(Stored entries)
-------------------------

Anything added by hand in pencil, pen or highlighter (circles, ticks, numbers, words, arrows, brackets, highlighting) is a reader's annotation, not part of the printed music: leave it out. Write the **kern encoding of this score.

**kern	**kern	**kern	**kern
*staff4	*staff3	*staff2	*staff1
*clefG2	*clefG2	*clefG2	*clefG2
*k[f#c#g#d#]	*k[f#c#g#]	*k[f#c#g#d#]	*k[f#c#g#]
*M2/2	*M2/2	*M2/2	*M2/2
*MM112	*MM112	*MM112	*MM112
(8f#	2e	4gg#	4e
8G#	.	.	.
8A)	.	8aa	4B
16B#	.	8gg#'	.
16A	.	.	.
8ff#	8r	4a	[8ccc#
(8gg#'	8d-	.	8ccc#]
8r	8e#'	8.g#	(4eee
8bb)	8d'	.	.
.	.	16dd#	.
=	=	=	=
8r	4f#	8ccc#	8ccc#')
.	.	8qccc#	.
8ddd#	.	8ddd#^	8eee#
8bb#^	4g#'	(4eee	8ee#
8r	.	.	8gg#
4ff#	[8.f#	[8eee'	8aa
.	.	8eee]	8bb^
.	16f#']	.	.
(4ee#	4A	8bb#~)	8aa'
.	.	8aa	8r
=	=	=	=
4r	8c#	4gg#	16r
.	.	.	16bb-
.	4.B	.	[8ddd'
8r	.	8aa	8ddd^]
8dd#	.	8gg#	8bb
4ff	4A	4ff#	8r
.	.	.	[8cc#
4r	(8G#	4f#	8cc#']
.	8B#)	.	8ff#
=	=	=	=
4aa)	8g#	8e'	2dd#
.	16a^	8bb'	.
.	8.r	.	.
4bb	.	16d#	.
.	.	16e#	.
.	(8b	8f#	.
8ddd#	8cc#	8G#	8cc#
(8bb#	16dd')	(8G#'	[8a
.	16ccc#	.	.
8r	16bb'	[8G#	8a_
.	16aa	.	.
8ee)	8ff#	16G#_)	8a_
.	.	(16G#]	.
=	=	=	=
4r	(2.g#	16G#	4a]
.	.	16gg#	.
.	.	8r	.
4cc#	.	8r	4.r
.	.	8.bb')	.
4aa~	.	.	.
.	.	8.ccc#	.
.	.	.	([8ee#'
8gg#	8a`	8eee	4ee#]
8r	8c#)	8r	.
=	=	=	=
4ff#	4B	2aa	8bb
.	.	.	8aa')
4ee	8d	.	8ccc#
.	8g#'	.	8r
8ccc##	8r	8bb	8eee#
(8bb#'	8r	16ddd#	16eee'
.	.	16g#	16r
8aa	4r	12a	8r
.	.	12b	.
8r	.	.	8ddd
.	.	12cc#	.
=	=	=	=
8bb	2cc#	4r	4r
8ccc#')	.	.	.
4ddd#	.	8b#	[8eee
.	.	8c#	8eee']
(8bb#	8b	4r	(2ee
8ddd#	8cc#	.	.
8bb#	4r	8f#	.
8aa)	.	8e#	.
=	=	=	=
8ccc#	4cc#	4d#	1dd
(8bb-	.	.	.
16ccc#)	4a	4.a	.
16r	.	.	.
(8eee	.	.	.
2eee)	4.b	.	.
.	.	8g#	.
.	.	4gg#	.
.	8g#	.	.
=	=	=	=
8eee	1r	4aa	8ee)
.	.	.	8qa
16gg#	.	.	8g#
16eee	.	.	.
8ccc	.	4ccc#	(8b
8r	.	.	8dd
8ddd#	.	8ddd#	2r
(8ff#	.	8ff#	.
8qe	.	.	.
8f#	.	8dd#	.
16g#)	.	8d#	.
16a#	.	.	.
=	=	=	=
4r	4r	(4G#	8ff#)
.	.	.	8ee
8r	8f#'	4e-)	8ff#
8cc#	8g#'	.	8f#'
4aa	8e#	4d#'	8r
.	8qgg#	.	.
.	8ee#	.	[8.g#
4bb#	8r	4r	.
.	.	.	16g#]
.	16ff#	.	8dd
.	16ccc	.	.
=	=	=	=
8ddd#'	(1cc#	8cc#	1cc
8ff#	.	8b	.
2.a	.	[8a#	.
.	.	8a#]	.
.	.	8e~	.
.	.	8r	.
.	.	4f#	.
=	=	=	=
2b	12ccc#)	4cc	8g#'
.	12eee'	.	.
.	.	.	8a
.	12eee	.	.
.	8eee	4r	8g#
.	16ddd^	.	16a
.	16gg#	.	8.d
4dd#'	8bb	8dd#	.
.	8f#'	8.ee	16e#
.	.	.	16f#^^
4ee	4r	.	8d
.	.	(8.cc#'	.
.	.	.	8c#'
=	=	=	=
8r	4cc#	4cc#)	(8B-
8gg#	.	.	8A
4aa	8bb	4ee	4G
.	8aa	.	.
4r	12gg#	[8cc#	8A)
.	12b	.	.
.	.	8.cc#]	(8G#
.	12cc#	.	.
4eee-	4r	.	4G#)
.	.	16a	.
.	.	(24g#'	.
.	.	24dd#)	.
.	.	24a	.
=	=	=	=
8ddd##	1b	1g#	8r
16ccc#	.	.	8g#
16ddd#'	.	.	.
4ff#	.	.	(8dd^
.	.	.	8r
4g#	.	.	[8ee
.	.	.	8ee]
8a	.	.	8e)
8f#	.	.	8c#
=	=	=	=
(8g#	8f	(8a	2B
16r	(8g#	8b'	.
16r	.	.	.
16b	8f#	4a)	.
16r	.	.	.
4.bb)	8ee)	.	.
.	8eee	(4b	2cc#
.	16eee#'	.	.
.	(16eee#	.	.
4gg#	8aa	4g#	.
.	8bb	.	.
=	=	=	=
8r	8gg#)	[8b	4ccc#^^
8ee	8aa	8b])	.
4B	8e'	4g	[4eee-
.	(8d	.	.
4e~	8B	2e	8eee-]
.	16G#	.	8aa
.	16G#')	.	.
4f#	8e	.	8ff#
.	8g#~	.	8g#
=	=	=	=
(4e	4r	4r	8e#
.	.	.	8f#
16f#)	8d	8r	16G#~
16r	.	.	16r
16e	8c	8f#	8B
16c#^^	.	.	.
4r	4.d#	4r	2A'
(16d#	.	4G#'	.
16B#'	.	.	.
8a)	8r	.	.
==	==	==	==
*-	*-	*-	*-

-------------------------

- [THE TASK]:
Count the lines of the records that contain the string "kern", with case counting. Reply with the number alone.

- [EXERCISE RESULT]:
2